**Exercise description:** Everything in the records except the pictures must be copied out exactly.

**Entries provided:**
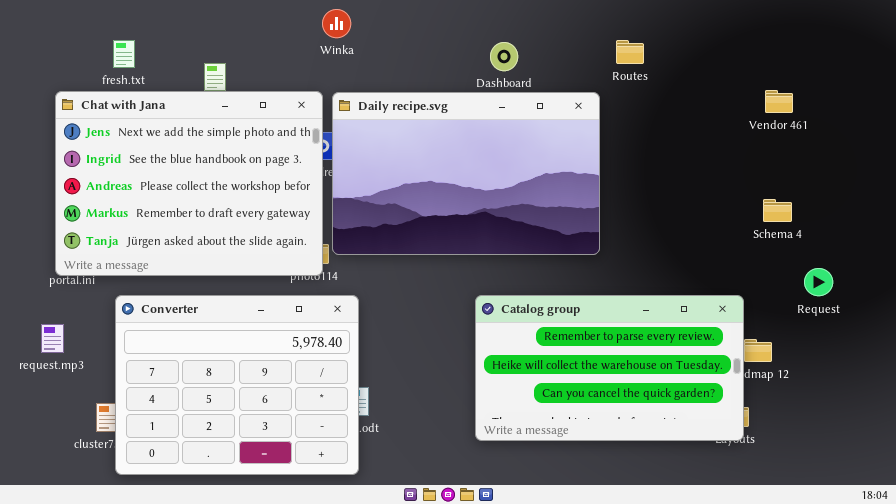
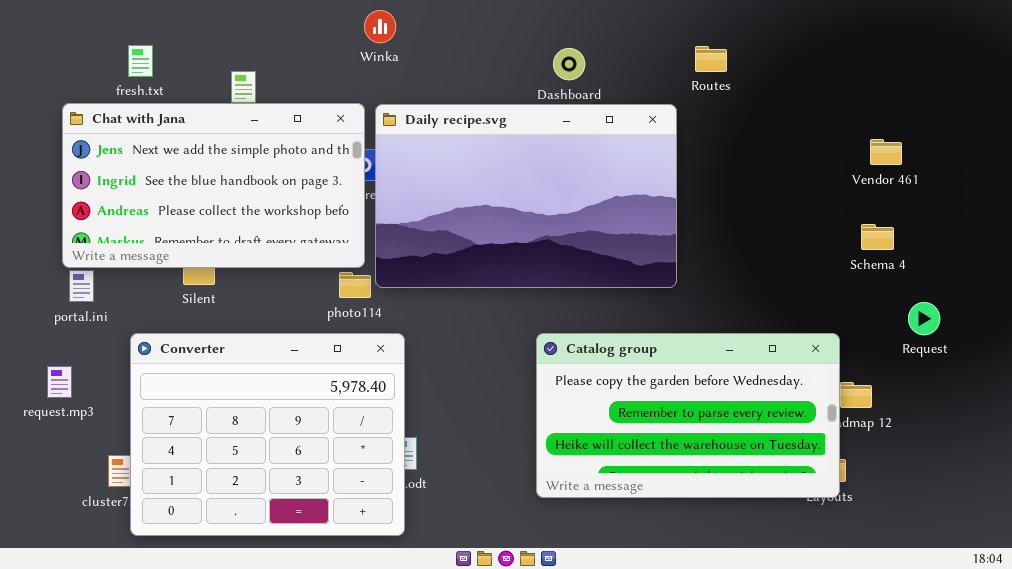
Vendor 461: [765,90,793,113] -> [870,139,902,165], moved
Chat with Jana: [55,91,323,276] -> [62,103,365,268], resized
Catalog group: [475,295,744,441] -> [536,333,840,498], scrolled up 1 row

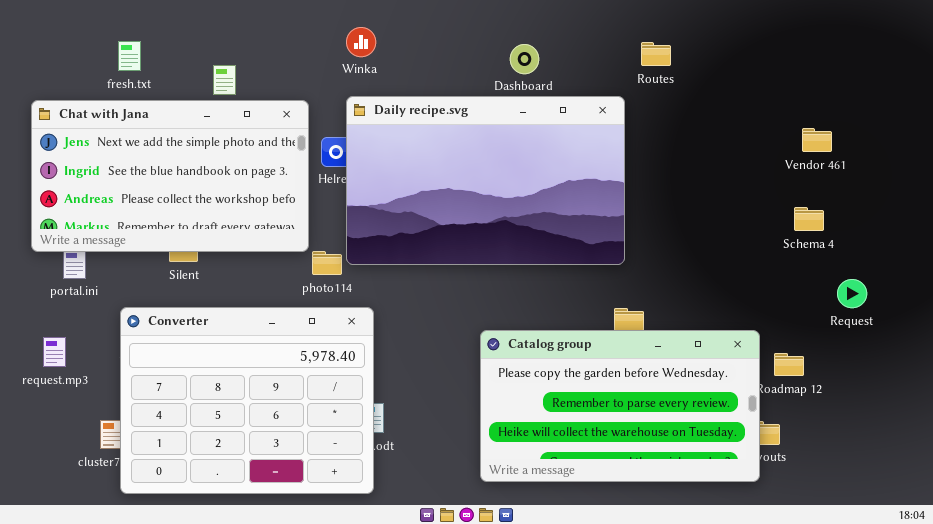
Winka: [364,10,396,43] -> [346,27,376,57], moved
Chat with Jana: [62,103,365,268] -> [31,100,309,252], moved
Catalog group: [536,333,840,498] -> [480,330,760,482], moved

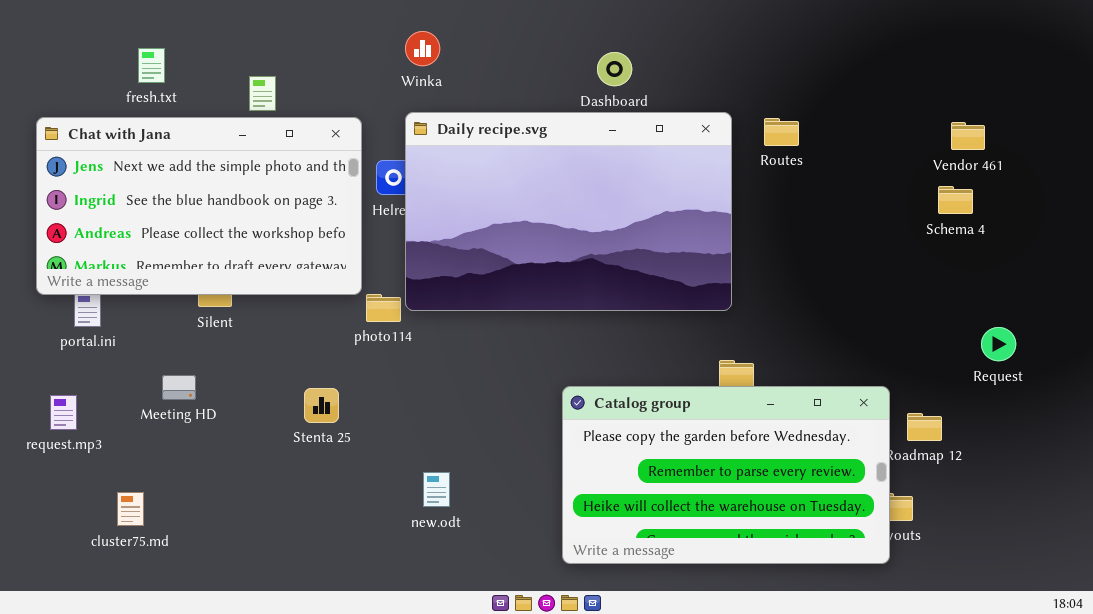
Routes: [641,42,671,66] -> [764,118,799,146], moved
Vendor 461: [802,128,832,152] -> [951,122,985,150], moved
Schema 4: [794,207,824,231] -> [938,186,973,214], moved
Converter: [120,307,374,494] -> none, closed

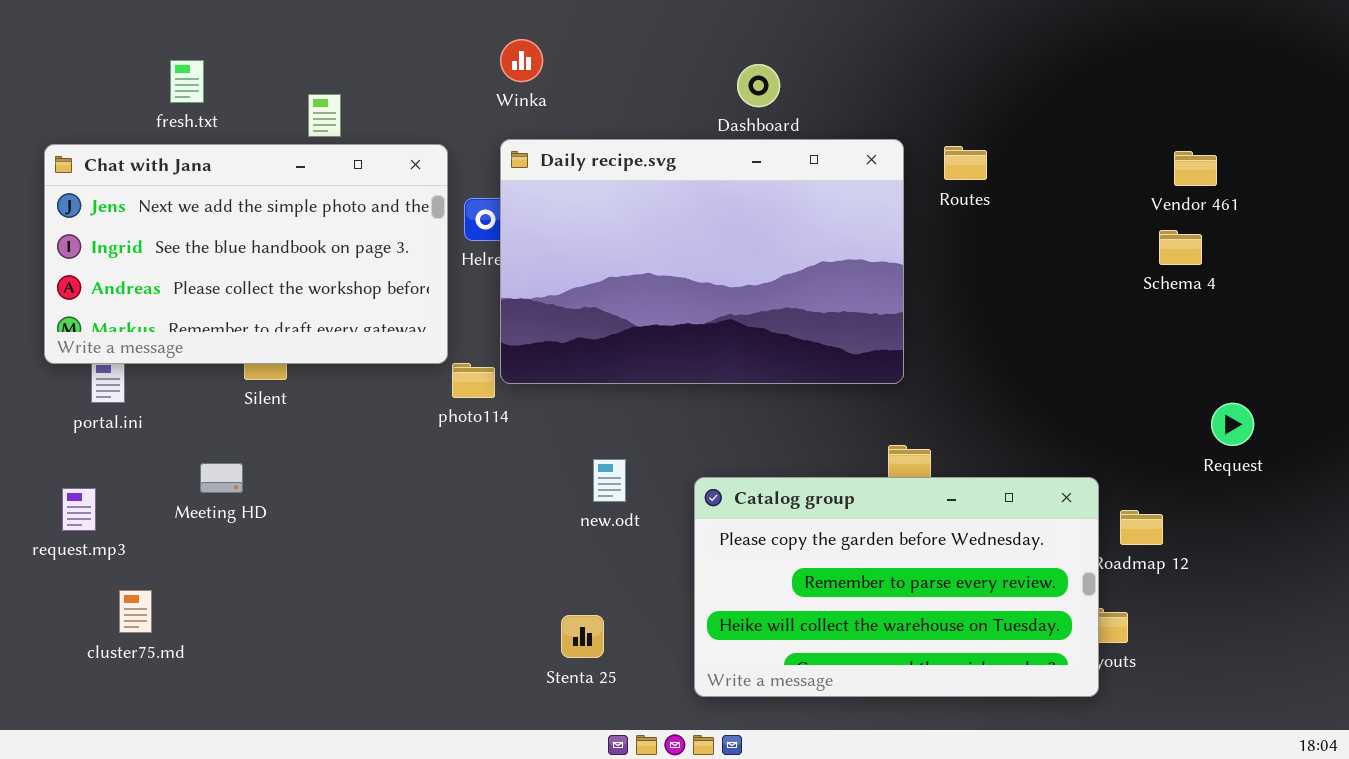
Stenta 25: [304,388,339,423] -> [561,615,604,658], moved
new.odt: [423,472,450,507] -> [593,459,626,502], moved
cluster75.md: [117,492,144,526] -> [119,590,152,633], moved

**Reply:**
Vendor 461: [765,90,793,113] -> [870,139,902,165], moved
Chat with Jana: [55,91,323,276] -> [62,103,365,268], resized
Catalog group: [475,295,744,441] -> [536,333,840,498], scrolled up 1 row

Winka: [364,10,396,43] -> [346,27,376,57], moved
Chat with Jana: [62,103,365,268] -> [31,100,309,252], moved
Catalog group: [536,333,840,498] -> [480,330,760,482], moved

Routes: [641,42,671,66] -> [764,118,799,146], moved
Vendor 461: [802,128,832,152] -> [951,122,985,150], moved
Schema 4: [794,207,824,231] -> [938,186,973,214], moved
Converter: [120,307,374,494] -> none, closed

Stenta 25: [304,388,339,423] -> [561,615,604,658], moved
new.odt: [423,472,450,507] -> [593,459,626,502], moved
cluster75.md: [117,492,144,526] -> [119,590,152,633], moved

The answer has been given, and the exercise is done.